● ASSIGNED TASK
For each entry that follows, produce an exact copy.

● SUPPLIED DATA
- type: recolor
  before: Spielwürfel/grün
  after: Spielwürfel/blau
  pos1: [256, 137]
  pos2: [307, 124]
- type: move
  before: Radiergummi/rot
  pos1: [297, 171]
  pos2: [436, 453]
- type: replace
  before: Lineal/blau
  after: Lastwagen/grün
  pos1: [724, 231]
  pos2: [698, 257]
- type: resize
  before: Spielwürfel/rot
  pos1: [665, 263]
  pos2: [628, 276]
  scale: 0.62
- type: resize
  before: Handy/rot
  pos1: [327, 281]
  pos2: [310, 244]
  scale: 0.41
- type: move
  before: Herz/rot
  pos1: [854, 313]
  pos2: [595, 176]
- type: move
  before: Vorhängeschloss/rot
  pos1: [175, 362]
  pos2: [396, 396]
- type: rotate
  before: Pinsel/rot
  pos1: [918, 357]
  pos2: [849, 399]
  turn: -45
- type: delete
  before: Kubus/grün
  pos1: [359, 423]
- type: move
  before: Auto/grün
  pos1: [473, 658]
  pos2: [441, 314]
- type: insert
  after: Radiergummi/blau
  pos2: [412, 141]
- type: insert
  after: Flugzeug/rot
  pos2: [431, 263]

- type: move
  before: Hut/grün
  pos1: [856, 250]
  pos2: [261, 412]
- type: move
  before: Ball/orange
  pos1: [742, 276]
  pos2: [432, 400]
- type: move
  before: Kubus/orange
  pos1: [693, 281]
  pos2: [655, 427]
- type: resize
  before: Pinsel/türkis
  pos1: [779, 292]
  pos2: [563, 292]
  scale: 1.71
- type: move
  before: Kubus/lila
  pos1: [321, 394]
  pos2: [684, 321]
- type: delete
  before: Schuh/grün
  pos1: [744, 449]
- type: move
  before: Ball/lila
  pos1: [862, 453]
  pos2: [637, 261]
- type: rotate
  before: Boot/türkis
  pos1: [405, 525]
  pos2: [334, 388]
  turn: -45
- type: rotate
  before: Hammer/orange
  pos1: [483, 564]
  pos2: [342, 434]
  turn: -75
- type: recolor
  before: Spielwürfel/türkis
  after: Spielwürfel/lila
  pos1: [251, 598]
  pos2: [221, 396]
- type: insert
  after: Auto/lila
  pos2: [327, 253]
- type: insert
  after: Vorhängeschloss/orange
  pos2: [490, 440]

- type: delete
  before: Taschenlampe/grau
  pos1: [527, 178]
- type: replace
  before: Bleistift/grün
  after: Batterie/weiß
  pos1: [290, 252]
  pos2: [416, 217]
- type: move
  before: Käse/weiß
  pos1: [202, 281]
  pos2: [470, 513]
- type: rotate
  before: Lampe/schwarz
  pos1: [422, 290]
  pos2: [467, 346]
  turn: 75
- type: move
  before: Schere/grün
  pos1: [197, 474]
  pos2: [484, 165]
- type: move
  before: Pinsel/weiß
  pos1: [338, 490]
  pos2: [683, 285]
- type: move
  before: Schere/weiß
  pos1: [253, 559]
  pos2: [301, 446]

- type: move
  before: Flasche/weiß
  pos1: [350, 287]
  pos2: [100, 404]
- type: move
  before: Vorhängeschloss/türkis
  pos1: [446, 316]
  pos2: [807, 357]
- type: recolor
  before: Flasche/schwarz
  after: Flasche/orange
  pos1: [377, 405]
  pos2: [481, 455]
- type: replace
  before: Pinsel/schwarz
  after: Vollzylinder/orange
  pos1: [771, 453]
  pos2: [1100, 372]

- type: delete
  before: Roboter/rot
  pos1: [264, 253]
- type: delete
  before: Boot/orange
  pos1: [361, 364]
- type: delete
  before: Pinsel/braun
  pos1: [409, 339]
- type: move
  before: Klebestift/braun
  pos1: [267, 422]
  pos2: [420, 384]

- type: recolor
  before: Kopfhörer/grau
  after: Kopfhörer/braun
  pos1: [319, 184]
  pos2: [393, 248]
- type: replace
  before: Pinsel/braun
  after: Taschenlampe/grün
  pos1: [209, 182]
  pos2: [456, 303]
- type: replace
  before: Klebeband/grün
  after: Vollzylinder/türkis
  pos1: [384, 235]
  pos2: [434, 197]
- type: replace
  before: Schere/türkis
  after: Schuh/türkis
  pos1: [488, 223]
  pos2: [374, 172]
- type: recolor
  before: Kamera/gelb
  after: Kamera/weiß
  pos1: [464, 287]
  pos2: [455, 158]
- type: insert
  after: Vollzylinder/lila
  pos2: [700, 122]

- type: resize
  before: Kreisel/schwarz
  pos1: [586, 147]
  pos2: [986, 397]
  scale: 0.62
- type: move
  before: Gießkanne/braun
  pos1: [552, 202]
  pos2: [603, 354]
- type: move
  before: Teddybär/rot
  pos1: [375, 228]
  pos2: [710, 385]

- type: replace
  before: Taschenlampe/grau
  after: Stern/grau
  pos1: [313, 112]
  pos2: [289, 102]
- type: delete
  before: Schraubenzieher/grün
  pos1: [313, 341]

● RESPONSE FOR THIS EXERCISE
- type: recolor
  before: Spielwürfel/grün
  after: Spielwürfel/blau
  pos1: [256, 137]
  pos2: [307, 124]
- type: move
  before: Radiergummi/rot
  pos1: [297, 171]
  pos2: [436, 453]
- type: replace
  before: Lineal/blau
  after: Lastwagen/grün
  pos1: [724, 231]
  pos2: [698, 257]
- type: resize
  before: Spielwürfel/rot
  pos1: [665, 263]
  pos2: [628, 276]
  scale: 0.62
- type: resize
  before: Handy/rot
  pos1: [327, 281]
  pos2: [310, 244]
  scale: 0.41
- type: move
  before: Herz/rot
  pos1: [854, 313]
  pos2: [595, 176]
- type: move
  before: Vorhängeschloss/rot
  pos1: [175, 362]
  pos2: [396, 396]
- type: rotate
  before: Pinsel/rot
  pos1: [918, 357]
  pos2: [849, 399]
  turn: -45
- type: delete
  before: Kubus/grün
  pos1: [359, 423]
- type: move
  before: Auto/grün
  pos1: [473, 658]
  pos2: [441, 314]
- type: insert
  after: Radiergummi/blau
  pos2: [412, 141]
- type: insert
  after: Flugzeug/rot
  pos2: [431, 263]

- type: move
  before: Hut/grün
  pos1: [856, 250]
  pos2: [261, 412]
- type: move
  before: Ball/orange
  pos1: [742, 276]
  pos2: [432, 400]
- type: move
  before: Kubus/orange
  pos1: [693, 281]
  pos2: [655, 427]
- type: resize
  before: Pinsel/türkis
  pos1: [779, 292]
  pos2: [563, 292]
  scale: 1.71
- type: move
  before: Kubus/lila
  pos1: [321, 394]
  pos2: [684, 321]
- type: delete
  before: Schuh/grün
  pos1: [744, 449]
- type: move
  before: Ball/lila
  pos1: [862, 453]
  pos2: [637, 261]
- type: rotate
  before: Boot/türkis
  pos1: [405, 525]
  pos2: [334, 388]
  turn: -45
- type: rotate
  before: Hammer/orange
  pos1: [483, 564]
  pos2: [342, 434]
  turn: -75
- type: recolor
  before: Spielwürfel/türkis
  after: Spielwürfel/lila
  pos1: [251, 598]
  pos2: [221, 396]
- type: insert
  after: Auto/lila
  pos2: [327, 253]
- type: insert
  after: Vorhängeschloss/orange
  pos2: [490, 440]

- type: delete
  before: Taschenlampe/grau
  pos1: [527, 178]
- type: replace
  before: Bleistift/grün
  after: Batterie/weiß
  pos1: [290, 252]
  pos2: [416, 217]
- type: move
  before: Käse/weiß
  pos1: [202, 281]
  pos2: [470, 513]
- type: rotate
  before: Lampe/schwarz
  pos1: [422, 290]
  pos2: [467, 346]
  turn: 75
- type: move
  before: Schere/grün
  pos1: [197, 474]
  pos2: [484, 165]
- type: move
  before: Pinsel/weiß
  pos1: [338, 490]
  pos2: [683, 285]
- type: move
  before: Schere/weiß
  pos1: [253, 559]
  pos2: [301, 446]

- type: move
  before: Flasche/weiß
  pos1: [350, 287]
  pos2: [100, 404]
- type: move
  before: Vorhängeschloss/türkis
  pos1: [446, 316]
  pos2: [807, 357]
- type: recolor
  before: Flasche/schwarz
  after: Flasche/orange
  pos1: [377, 405]
  pos2: [481, 455]
- type: replace
  before: Pinsel/schwarz
  after: Vollzylinder/orange
  pos1: [771, 453]
  pos2: [1100, 372]

- type: delete
  before: Roboter/rot
  pos1: [264, 253]
- type: delete
  before: Boot/orange
  pos1: [361, 364]
- type: delete
  before: Pinsel/braun
  pos1: [409, 339]
- type: move
  before: Klebestift/braun
  pos1: [267, 422]
  pos2: [420, 384]

- type: recolor
  before: Kopfhörer/grau
  after: Kopfhörer/braun
  pos1: [319, 184]
  pos2: [393, 248]
- type: replace
  before: Pinsel/braun
  after: Taschenlampe/grün
  pos1: [209, 182]
  pos2: [456, 303]
- type: replace
  before: Klebeband/grün
  after: Vollzylinder/türkis
  pos1: [384, 235]
  pos2: [434, 197]
- type: replace
  before: Schere/türkis
  after: Schuh/türkis
  pos1: [488, 223]
  pos2: [374, 172]
- type: recolor
  before: Kamera/gelb
  after: Kamera/weiß
  pos1: [464, 287]
  pos2: [455, 158]
- type: insert
  after: Vollzylinder/lila
  pos2: [700, 122]

- type: resize
  before: Kreisel/schwarz
  pos1: [586, 147]
  pos2: [986, 397]
  scale: 0.62
- type: move
  before: Gießkanne/braun
  pos1: [552, 202]
  pos2: [603, 354]
- type: move
  before: Teddybär/rot
  pos1: [375, 228]
  pos2: [710, 385]

- type: replace
  before: Taschenlampe/grau
  after: Stern/grau
  pos1: [313, 112]
  pos2: [289, 102]
- type: delete
  before: Schraubenzieher/grün
  pos1: [313, 341]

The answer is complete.